-- WHAT THIS TASK INVOLVES --
Nothing except the pictures should be left out when you reproduce the listing exactly.

-- SUPPLIED RECORDS --
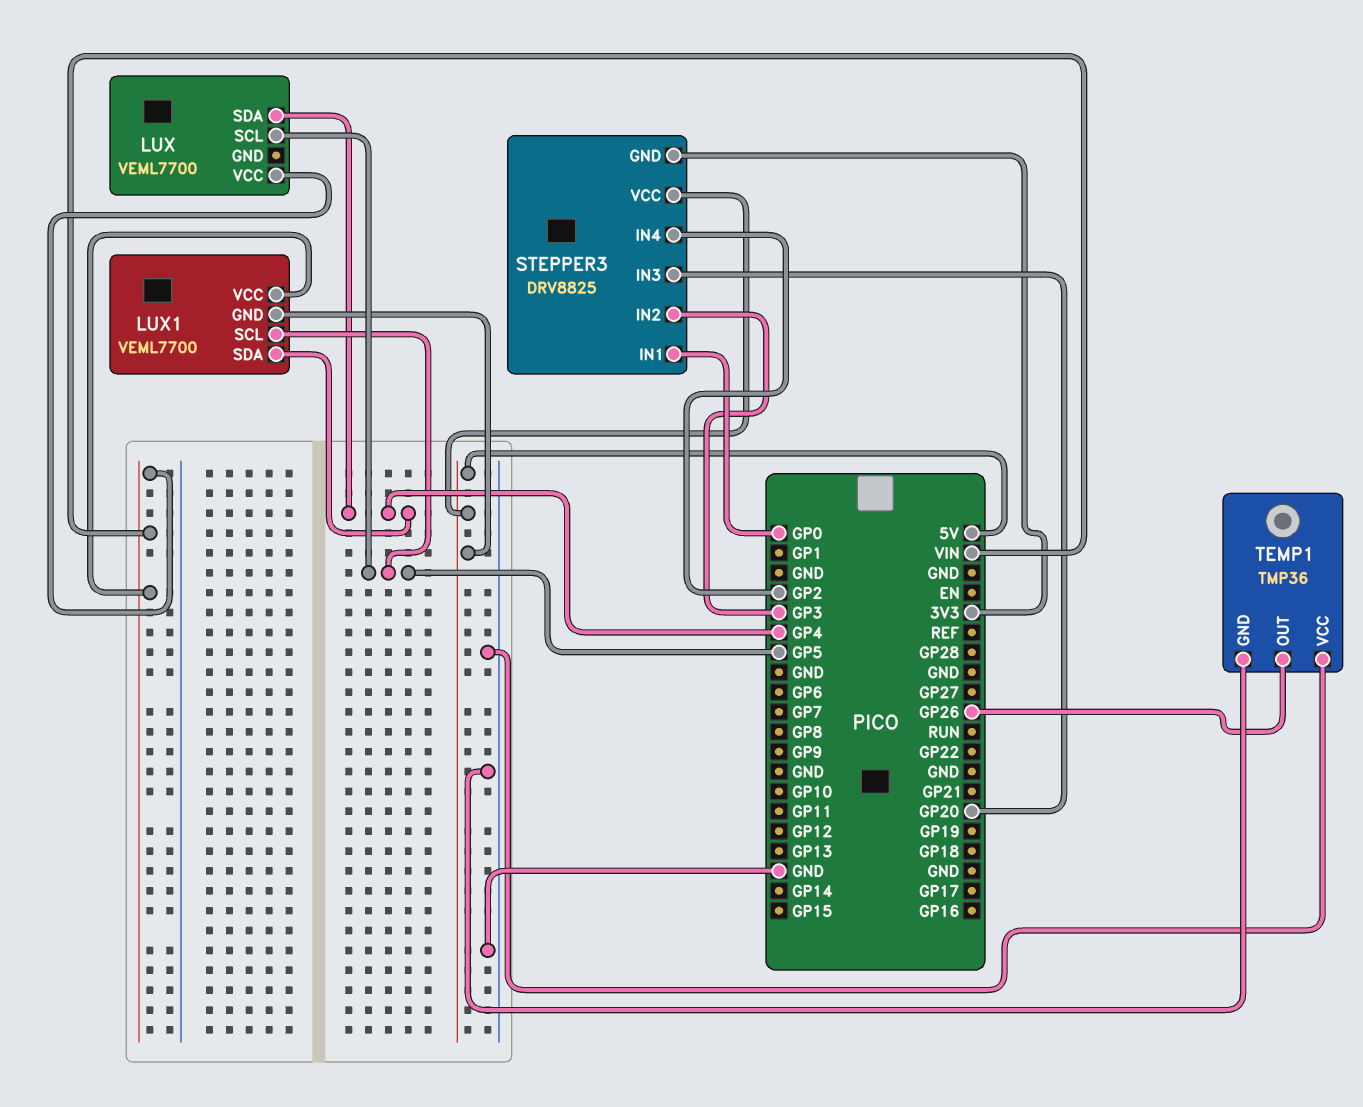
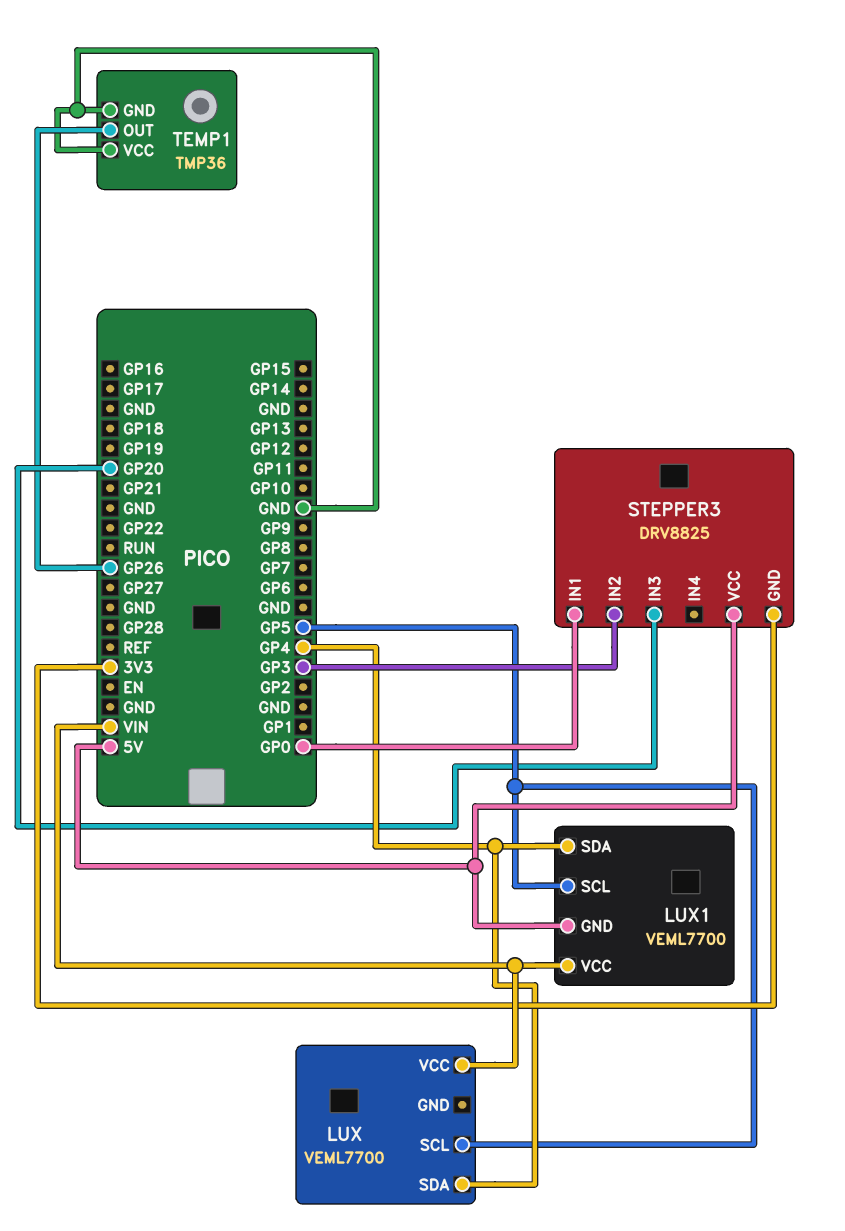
STEPPER3 pin IN4: GP2 -> none

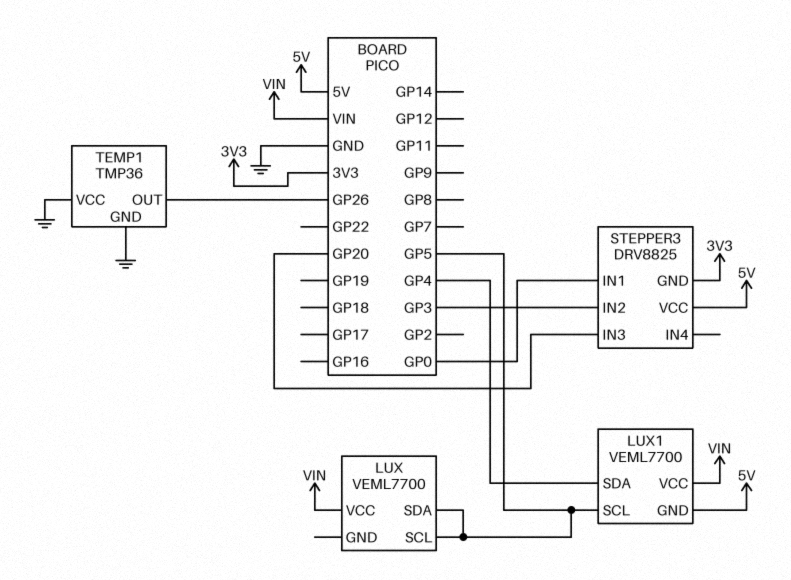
LUX pin SDA: GP4 -> GP5

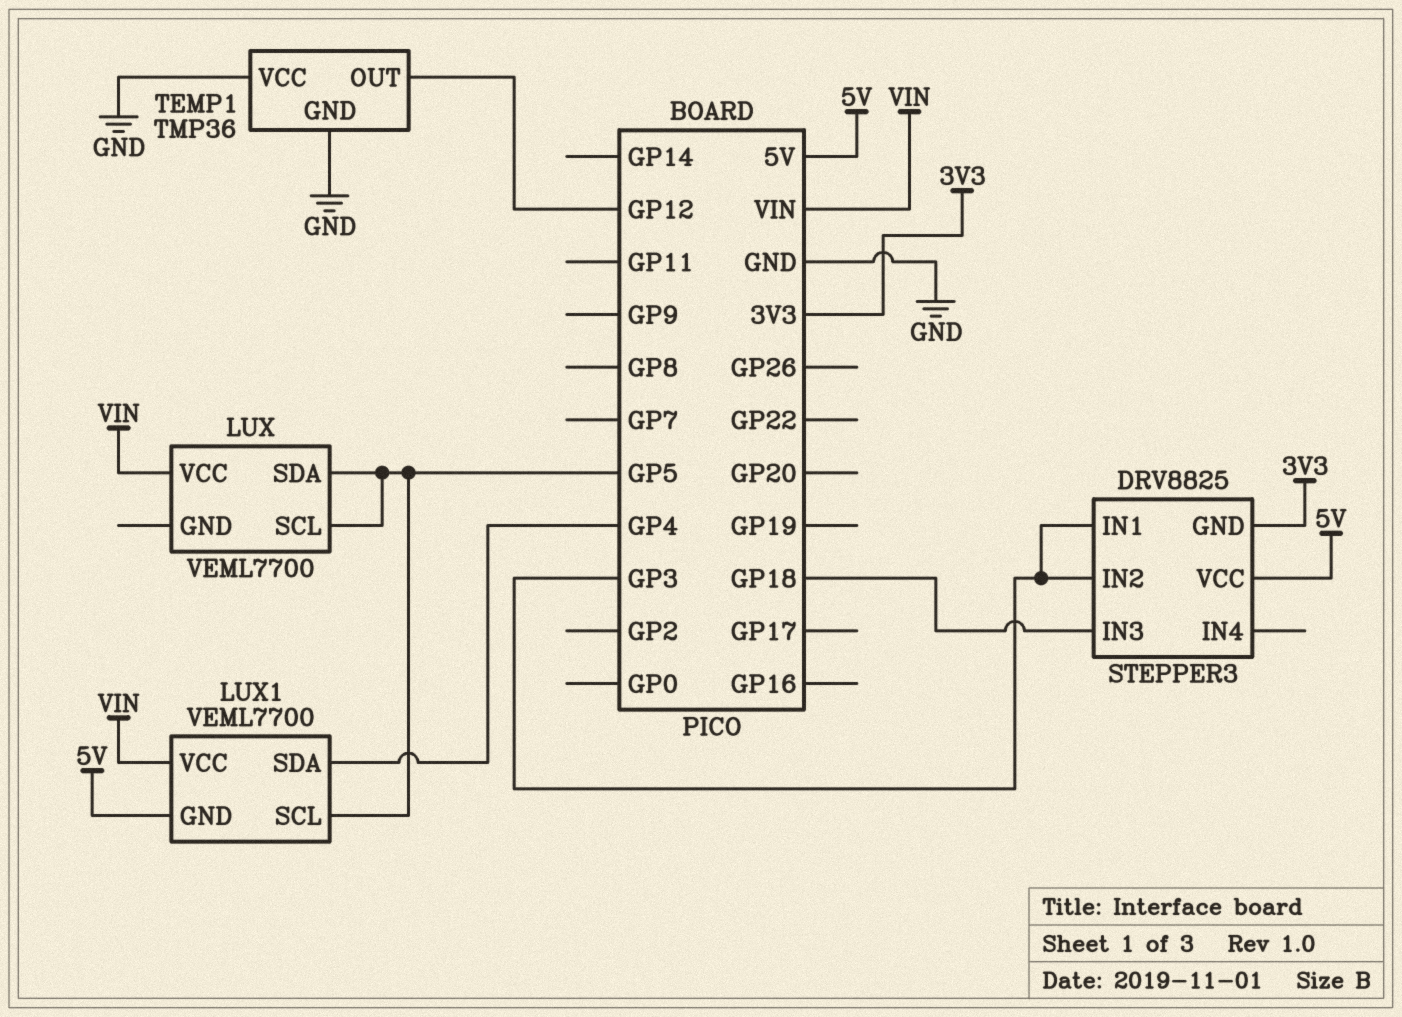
STEPPER3 pin IN1: GP0 -> GP3
STEPPER3 pin IN3: GP20 -> GP18
TEMP1 pin OUT: GP26 -> GP12

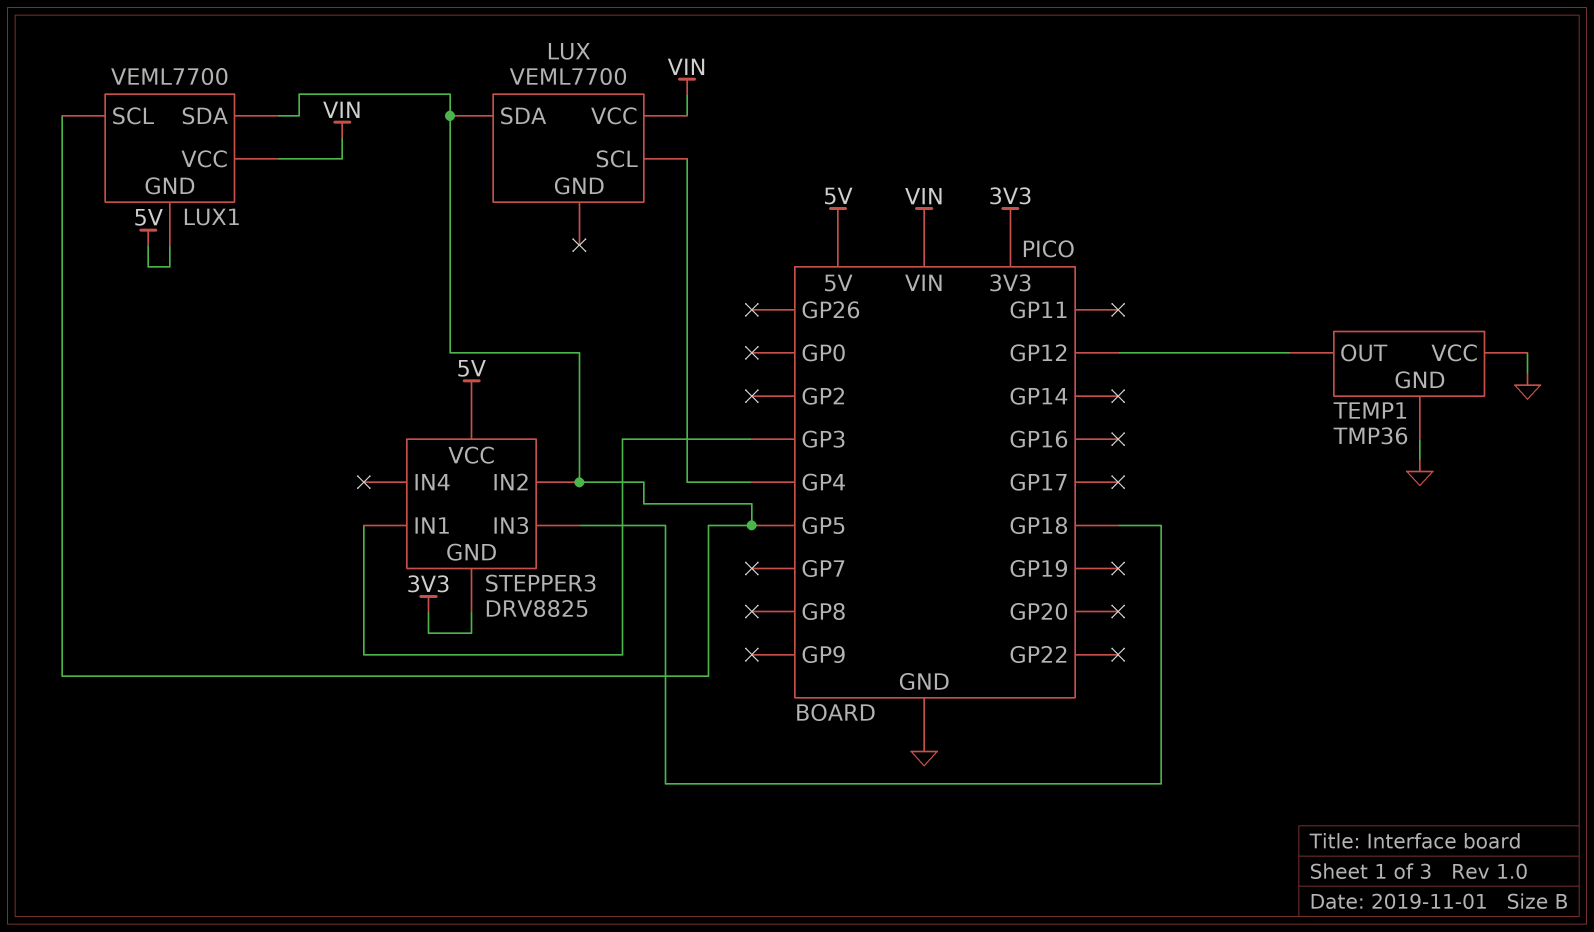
LUX pin SCL: GP5 -> GP4
LUX1 pin SDA: GP4 -> GP5
STEPPER3 pin IN2: GP3 -> GP5

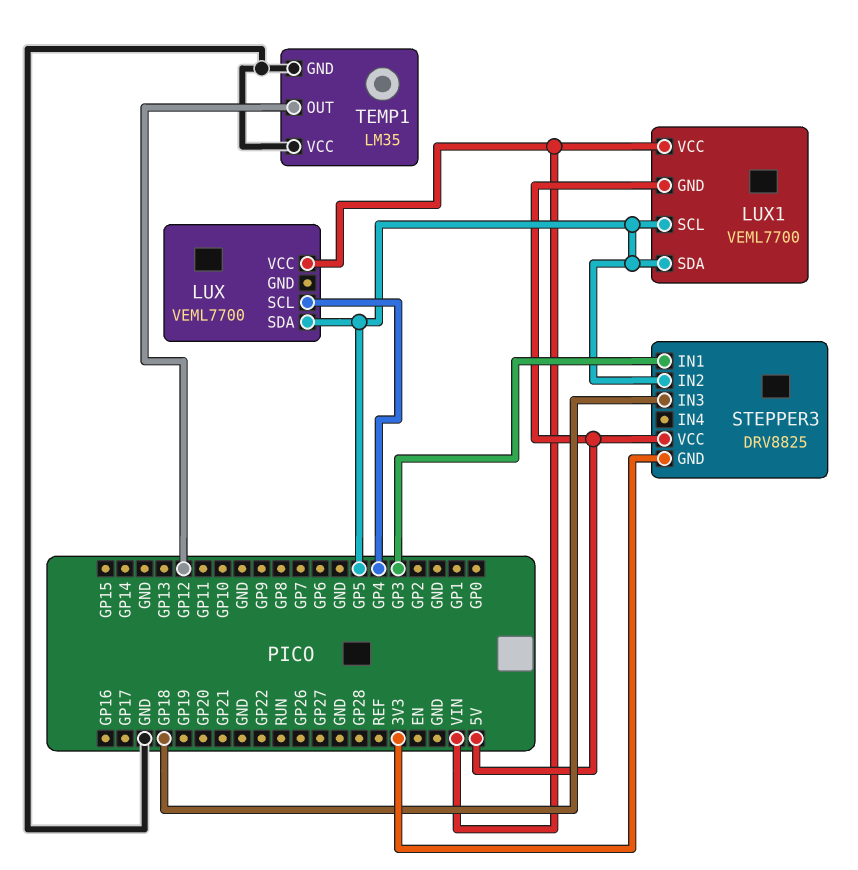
TEMP1: TMP36 -> LM35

-- OUTPUT OF THE TASK --
STEPPER3 pin IN4: GP2 -> none

LUX pin SDA: GP4 -> GP5

STEPPER3 pin IN1: GP0 -> GP3
STEPPER3 pin IN3: GP20 -> GP18
TEMP1 pin OUT: GP26 -> GP12

LUX pin SCL: GP5 -> GP4
LUX1 pin SDA: GP4 -> GP5
STEPPER3 pin IN2: GP3 -> GP5

TEMP1: TMP36 -> LM35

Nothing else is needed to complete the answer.